**WHAT IS ASKED:**
In the listing below, find the line containing "Mask every instance". Write out that line and every line after it to the end, exactly and only those.

----

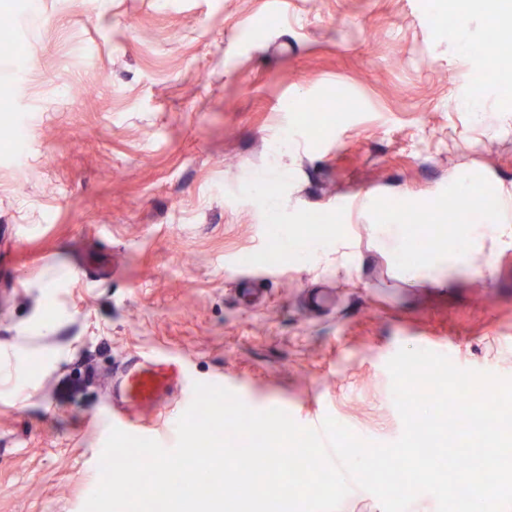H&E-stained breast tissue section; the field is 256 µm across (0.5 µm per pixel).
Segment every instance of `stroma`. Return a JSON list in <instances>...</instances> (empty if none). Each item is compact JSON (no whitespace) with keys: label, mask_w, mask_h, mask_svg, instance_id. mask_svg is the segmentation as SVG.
<instances>
[{"label":"stroma","mask_w":512,"mask_h":512,"mask_svg":"<svg viewBox=\"0 0 512 512\" xmlns=\"http://www.w3.org/2000/svg\"><path fill=\"white\" fill-rule=\"evenodd\" d=\"M497 6L0 0L19 50L0 54V512H82L94 419L136 353L380 443L403 430L399 349L450 341L456 366L512 377V246L443 280L391 255L409 214L447 224L449 173L512 190V54L472 52ZM349 195L365 206L337 213ZM314 212L339 251L280 250ZM95 251L119 259L111 280L75 274ZM243 261L275 266L256 307Z\"/></svg>","instance_id":"stroma-1"}]
</instances>
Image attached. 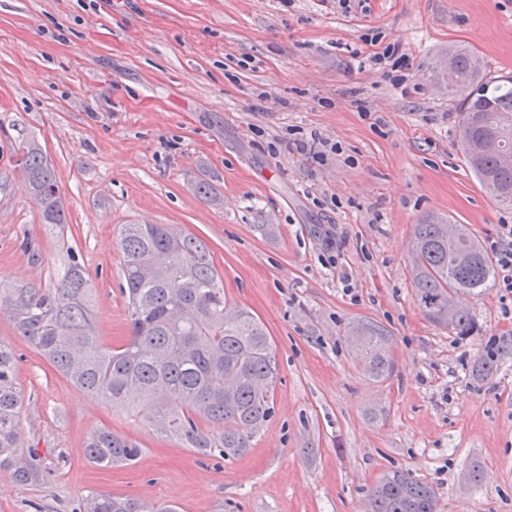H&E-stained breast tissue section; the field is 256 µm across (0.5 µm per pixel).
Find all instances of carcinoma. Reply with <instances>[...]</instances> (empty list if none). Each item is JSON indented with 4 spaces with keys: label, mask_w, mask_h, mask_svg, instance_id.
Listing matches in <instances>:
<instances>
[{
    "label": "carcinoma",
    "mask_w": 512,
    "mask_h": 512,
    "mask_svg": "<svg viewBox=\"0 0 512 512\" xmlns=\"http://www.w3.org/2000/svg\"><path fill=\"white\" fill-rule=\"evenodd\" d=\"M456 80L448 94L461 97L459 141L480 186L499 205L512 207V77L485 74L479 55L465 46L448 50ZM30 191L42 204V223L67 224L53 166L36 140L19 159ZM122 273L130 334L118 347L103 346L92 315L93 288L79 255L67 249L51 288H13L0 295L20 336L70 382L113 407L135 406L152 432L204 457L243 455L271 419L277 379L272 345L263 324L244 310L227 315L224 278L208 245L172 224H125L120 232ZM495 274L493 259L465 225L429 218L413 225L411 275L415 298L434 325L458 336L477 331L453 294L483 291ZM364 373L383 382L394 372L387 331L375 324L353 328ZM16 365L0 344V465L24 483L43 479L32 448L21 445ZM138 442L108 427L94 430L86 458L105 468L133 464ZM434 488L408 472L384 473L372 488L369 512H436ZM84 512H178L105 492L90 494Z\"/></svg>",
    "instance_id": "cac0c4a2"
}]
</instances>
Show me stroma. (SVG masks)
Instances as JSON below:
<instances>
[{"instance_id": "1", "label": "stroma", "mask_w": 512, "mask_h": 512, "mask_svg": "<svg viewBox=\"0 0 512 512\" xmlns=\"http://www.w3.org/2000/svg\"><path fill=\"white\" fill-rule=\"evenodd\" d=\"M393 43L411 62L401 91L371 61ZM455 45L512 75V0H0V291L49 287L75 249L98 339L116 345L129 334L119 228L173 224L209 244L278 369L248 453L205 458L71 384L0 314L24 445L45 472L0 475V512H82L91 491L179 512H362L392 470L431 484L437 512H512V316L492 282L462 299L478 334L455 335L426 318L410 276L412 227L430 216L483 243L512 223L459 150ZM295 128L336 154L317 164L278 146ZM30 138L54 167L64 230L43 225L17 162ZM200 178L220 205L194 194ZM364 322L390 336L386 381L349 343ZM103 425L141 443L134 464L86 460Z\"/></svg>"}]
</instances>
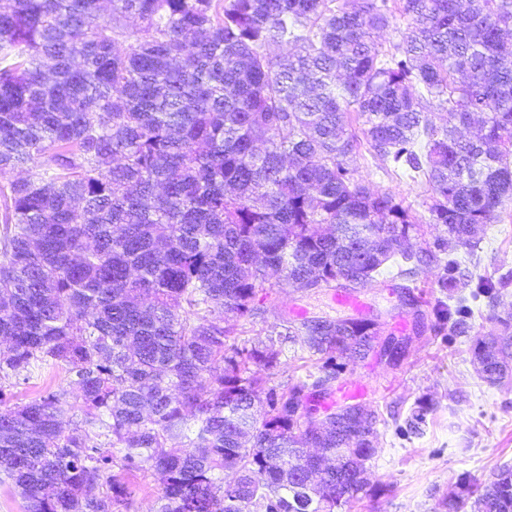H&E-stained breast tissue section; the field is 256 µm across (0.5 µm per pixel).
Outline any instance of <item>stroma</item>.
<instances>
[{
	"mask_svg": "<svg viewBox=\"0 0 512 512\" xmlns=\"http://www.w3.org/2000/svg\"><path fill=\"white\" fill-rule=\"evenodd\" d=\"M357 168L371 191L391 193L422 217L420 232L410 238L412 250L432 247L444 234V226L426 220V182L384 175L364 143ZM455 256L475 282L512 274V203L496 223L484 225L475 253L460 249ZM442 275V266L430 264L407 279L391 263L380 284L357 292L362 317L379 325L378 343L402 340L404 357L389 363L370 354L342 374L344 381L366 385L363 401L379 415L368 484L350 512H448L445 503L460 474L486 483L503 465H512V381L491 385L478 375L470 338L450 330L448 293L438 286ZM255 303L262 309L256 318L225 315L231 344L261 345L293 309L331 318L351 312L335 301L332 289L301 292L274 280L257 288Z\"/></svg>",
	"mask_w": 512,
	"mask_h": 512,
	"instance_id": "1",
	"label": "stroma"
}]
</instances>
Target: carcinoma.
<instances>
[{"instance_id":"cac0c4a2","label":"carcinoma","mask_w":512,"mask_h":512,"mask_svg":"<svg viewBox=\"0 0 512 512\" xmlns=\"http://www.w3.org/2000/svg\"><path fill=\"white\" fill-rule=\"evenodd\" d=\"M0 0V381L60 369L80 403L0 386V467L24 512H115L153 472L155 512H339L367 485L375 433L359 402L303 413L375 338L360 317L283 321L268 343L227 345L224 315L258 313L268 271L302 290L396 258L444 263L459 336L471 250L512 202V0H402V41L373 39L388 0ZM139 20L134 30L125 21ZM271 46L292 47L288 62ZM448 112L430 125L424 101ZM386 173L430 188L448 238L407 249L416 219L356 177L355 135ZM481 114L483 133L460 127ZM27 169L23 177L16 170ZM475 336L491 385L512 375V321ZM314 371L283 390L261 375L283 344ZM448 512H512V467Z\"/></svg>"}]
</instances>
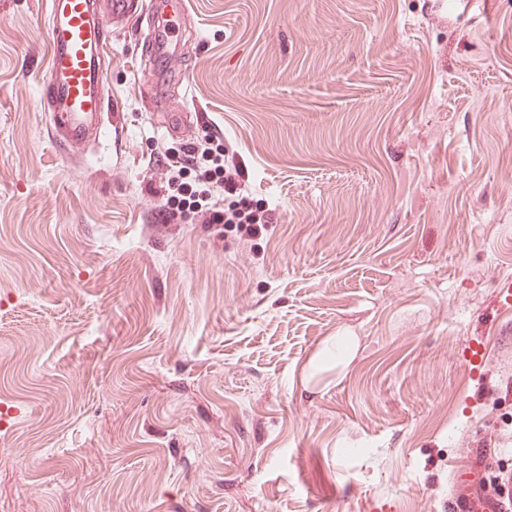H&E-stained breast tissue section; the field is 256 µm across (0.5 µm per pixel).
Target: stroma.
I'll use <instances>...</instances> for the list:
<instances>
[{"mask_svg": "<svg viewBox=\"0 0 512 512\" xmlns=\"http://www.w3.org/2000/svg\"><path fill=\"white\" fill-rule=\"evenodd\" d=\"M156 2L65 147L0 0V512H451L512 457V0ZM220 143L262 232L165 221Z\"/></svg>", "mask_w": 512, "mask_h": 512, "instance_id": "stroma-1", "label": "stroma"}]
</instances>
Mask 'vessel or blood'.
Instances as JSON below:
<instances>
[{"label":"vessel or blood","mask_w":512,"mask_h":512,"mask_svg":"<svg viewBox=\"0 0 512 512\" xmlns=\"http://www.w3.org/2000/svg\"><path fill=\"white\" fill-rule=\"evenodd\" d=\"M52 51L47 92L53 103L51 121L62 142L83 140L90 124L105 110L102 57L113 23L144 12L146 0H110L108 13L93 0H48Z\"/></svg>","instance_id":"vessel-or-blood-1"}]
</instances>
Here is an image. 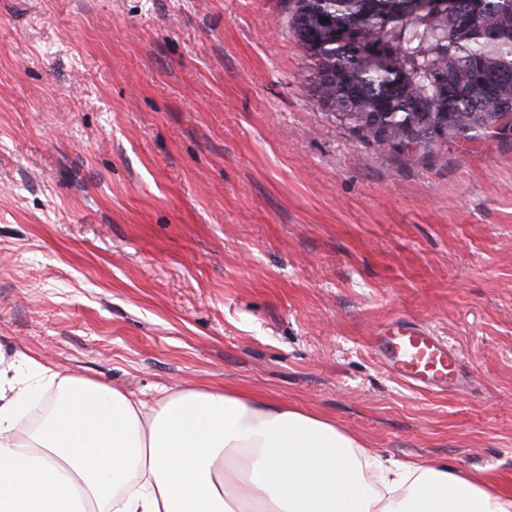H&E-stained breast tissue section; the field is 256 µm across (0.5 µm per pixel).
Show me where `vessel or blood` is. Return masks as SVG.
<instances>
[{
  "mask_svg": "<svg viewBox=\"0 0 512 512\" xmlns=\"http://www.w3.org/2000/svg\"><path fill=\"white\" fill-rule=\"evenodd\" d=\"M374 343L387 372L417 390L459 393L469 385L457 351L422 326L396 322L375 337Z\"/></svg>",
  "mask_w": 512,
  "mask_h": 512,
  "instance_id": "vessel-or-blood-1",
  "label": "vessel or blood"
}]
</instances>
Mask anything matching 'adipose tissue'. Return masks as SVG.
<instances>
[{
	"instance_id": "ef3b65f1",
	"label": "adipose tissue",
	"mask_w": 512,
	"mask_h": 512,
	"mask_svg": "<svg viewBox=\"0 0 512 512\" xmlns=\"http://www.w3.org/2000/svg\"><path fill=\"white\" fill-rule=\"evenodd\" d=\"M18 366L0 371V512H512L511 489L445 462L385 465L283 402L224 388L149 402Z\"/></svg>"
}]
</instances>
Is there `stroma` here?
Returning a JSON list of instances; mask_svg holds the SVG:
<instances>
[{
    "label": "stroma",
    "mask_w": 512,
    "mask_h": 512,
    "mask_svg": "<svg viewBox=\"0 0 512 512\" xmlns=\"http://www.w3.org/2000/svg\"><path fill=\"white\" fill-rule=\"evenodd\" d=\"M311 70L288 0H0V355L248 390L512 482V141L394 159ZM398 320L465 392L389 375ZM374 343L387 372L417 390L459 393L469 385L457 351L422 326L396 322L375 336Z\"/></svg>",
    "instance_id": "35a3bbf8"
}]
</instances>
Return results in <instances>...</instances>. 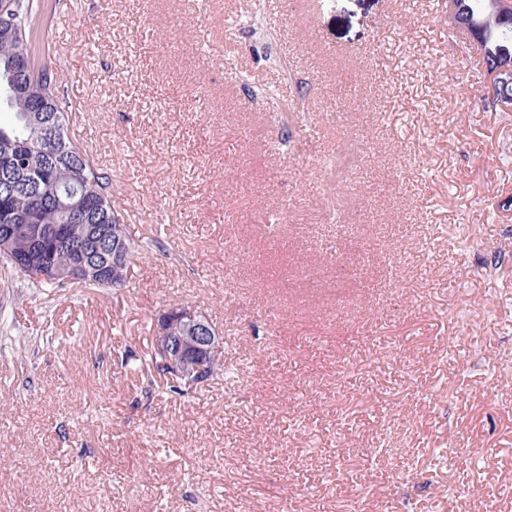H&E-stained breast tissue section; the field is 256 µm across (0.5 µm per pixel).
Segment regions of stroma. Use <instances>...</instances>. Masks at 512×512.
<instances>
[{"label":"stroma","instance_id":"obj_1","mask_svg":"<svg viewBox=\"0 0 512 512\" xmlns=\"http://www.w3.org/2000/svg\"><path fill=\"white\" fill-rule=\"evenodd\" d=\"M449 6L286 0L252 36L248 0H51L70 135L161 234L121 288L0 265V512H512V106ZM180 303L233 368L185 397L137 370Z\"/></svg>","mask_w":512,"mask_h":512}]
</instances>
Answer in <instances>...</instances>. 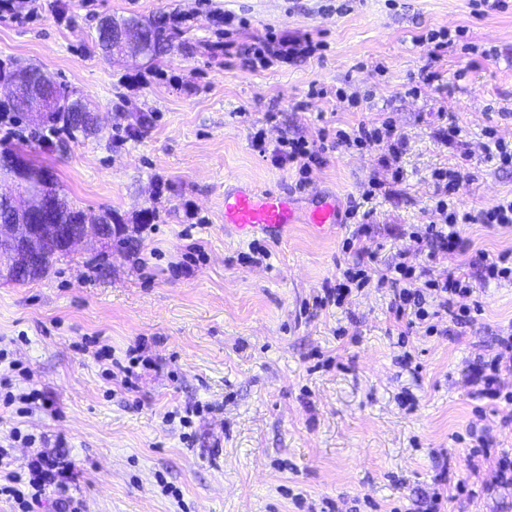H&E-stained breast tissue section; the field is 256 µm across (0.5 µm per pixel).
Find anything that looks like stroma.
Here are the masks:
<instances>
[{
    "label": "stroma",
    "mask_w": 512,
    "mask_h": 512,
    "mask_svg": "<svg viewBox=\"0 0 512 512\" xmlns=\"http://www.w3.org/2000/svg\"><path fill=\"white\" fill-rule=\"evenodd\" d=\"M322 0H60L25 23L0 18V69L38 67L99 114L103 131L47 137L30 113L16 112L25 135L18 156L48 169L60 194L87 221L111 211L118 238L85 241L49 274L19 285L0 278V351L24 368L15 392L38 390L28 413L0 404V439L20 442L6 473L52 453L74 466L67 496L80 512H424L429 495L468 480L473 498L450 512H512V488L481 464L471 472L472 427L512 454V403L473 398L470 377L494 354L507 370L500 330L512 329V284L480 285L481 310L439 335L400 332L389 320L391 295L369 287L341 309L305 311L343 263L353 227L319 231L305 218L321 201L345 210L369 180L384 186L367 205L379 277L411 248L410 225L431 221L439 167L465 165L470 178L456 201L489 208L512 195V169L486 159L484 130L512 141V5L476 16L474 0H352L322 16ZM246 24L230 30L212 13ZM177 13L157 59L132 50L104 58L95 38L107 16L143 23ZM465 27L486 50L468 59L439 50L440 85L418 79L423 51L414 38L438 27ZM311 34L327 50L295 65L248 68L237 46L266 31ZM326 89L309 97L311 87ZM346 101H337L336 89ZM275 113L266 121V113ZM390 120L405 139L402 180L377 152L327 151L305 189L295 165L253 151L250 134L270 141L314 137L320 122L342 129ZM457 121L461 144L442 129ZM136 137L116 141L126 127ZM248 183L288 194L297 223L280 234L239 237L224 224V192ZM463 253L442 267L478 277L475 260L512 253V228L468 224ZM270 252L243 262L252 241ZM202 251L186 258V246ZM109 345L151 358L125 388ZM204 408L191 427L170 419L186 405Z\"/></svg>",
    "instance_id": "35a3bbf8"
}]
</instances>
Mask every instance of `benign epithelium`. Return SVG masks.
I'll return each mask as SVG.
<instances>
[{
    "label": "benign epithelium",
    "instance_id": "obj_1",
    "mask_svg": "<svg viewBox=\"0 0 512 512\" xmlns=\"http://www.w3.org/2000/svg\"><path fill=\"white\" fill-rule=\"evenodd\" d=\"M140 30L133 25L122 26L112 30V45L126 46L144 55L150 54L149 47L138 37ZM31 71H20L16 86V97L28 108L32 103L40 106L34 114L40 119L41 113L55 103L56 83L40 80L37 83L29 78ZM12 168L15 176L12 180L21 185L28 176H33L45 184L52 183L51 175L44 169H30L29 163L16 156ZM57 204V198L47 192L35 191L24 203L22 214L11 224H0V267L13 265L30 266L43 258L39 244L41 242H59L70 250L79 242L95 239L99 242L112 239V231L104 226L102 220L93 224H81L76 228L68 224H49L47 217L50 206Z\"/></svg>",
    "mask_w": 512,
    "mask_h": 512
}]
</instances>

----

**SOLUTION TO THIS PROBLEM:**
Mask every instance of `benign epithelium`. Return SVG masks.
I'll return each mask as SVG.
<instances>
[{
    "label": "benign epithelium",
    "instance_id": "obj_1",
    "mask_svg": "<svg viewBox=\"0 0 512 512\" xmlns=\"http://www.w3.org/2000/svg\"><path fill=\"white\" fill-rule=\"evenodd\" d=\"M140 30L133 25L122 26L112 30V45L126 46L144 55L150 54L149 47L138 37ZM31 71H20L16 86V97L28 108L32 103L40 106L34 114L40 119L41 113L55 103L56 83L40 80L37 83L29 78ZM12 168L15 176L12 180L21 185L28 176H33L45 184L52 183L51 175L44 169H30L29 163L16 156ZM57 204V198L47 192L35 191L24 203L22 214L11 224H0V267L13 265L30 266L43 258L39 244L41 242H59L70 250L79 242L95 239L99 242L112 239V231L104 226L102 220L93 224H81L76 228L68 224H49L47 217L50 206Z\"/></svg>",
    "mask_w": 512,
    "mask_h": 512
}]
</instances>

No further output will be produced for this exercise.